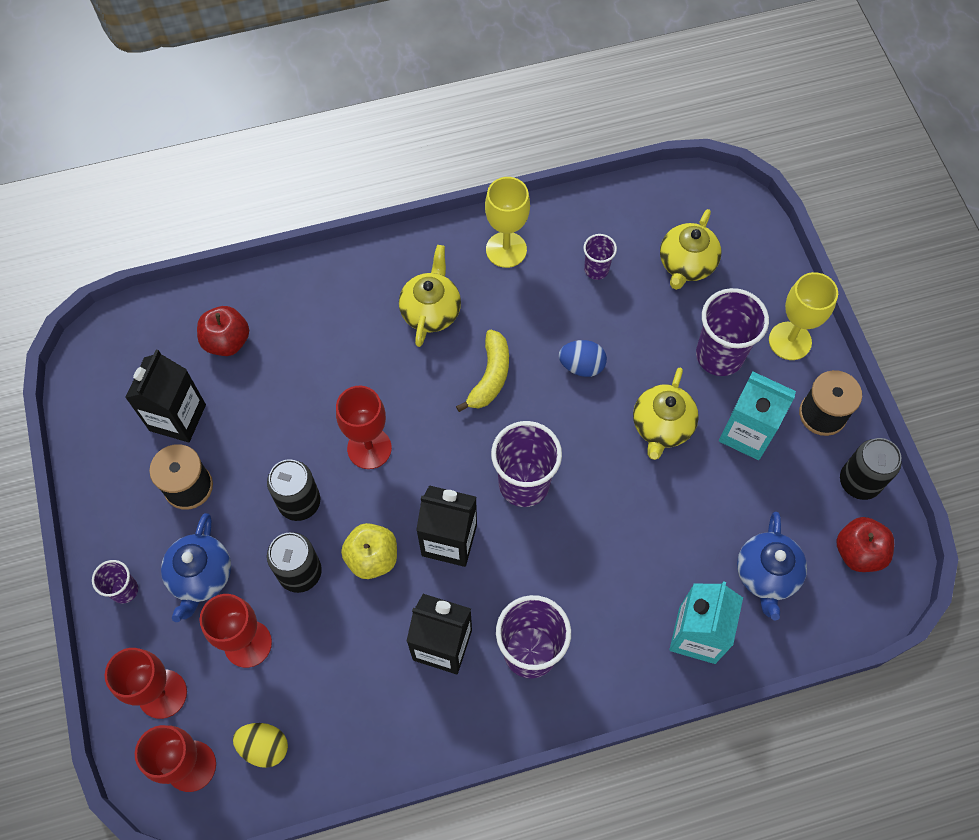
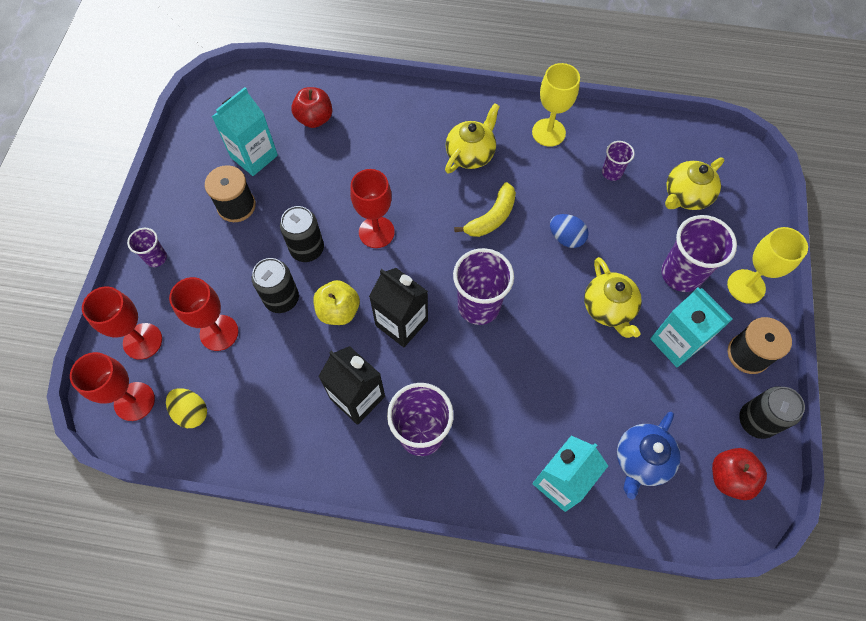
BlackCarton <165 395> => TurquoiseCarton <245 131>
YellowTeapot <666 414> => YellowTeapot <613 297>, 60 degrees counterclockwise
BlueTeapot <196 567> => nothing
== == ==
### Task directions
Print the whole listing above exactly, and keep every picture out of the copy.

### Expected output
BlackCarton <165 395> => TurquoiseCarton <245 131>
YellowTeapot <666 414> => YellowTeapot <613 297>, 60 degrees counterclockwise
BlueTeapot <196 567> => nothing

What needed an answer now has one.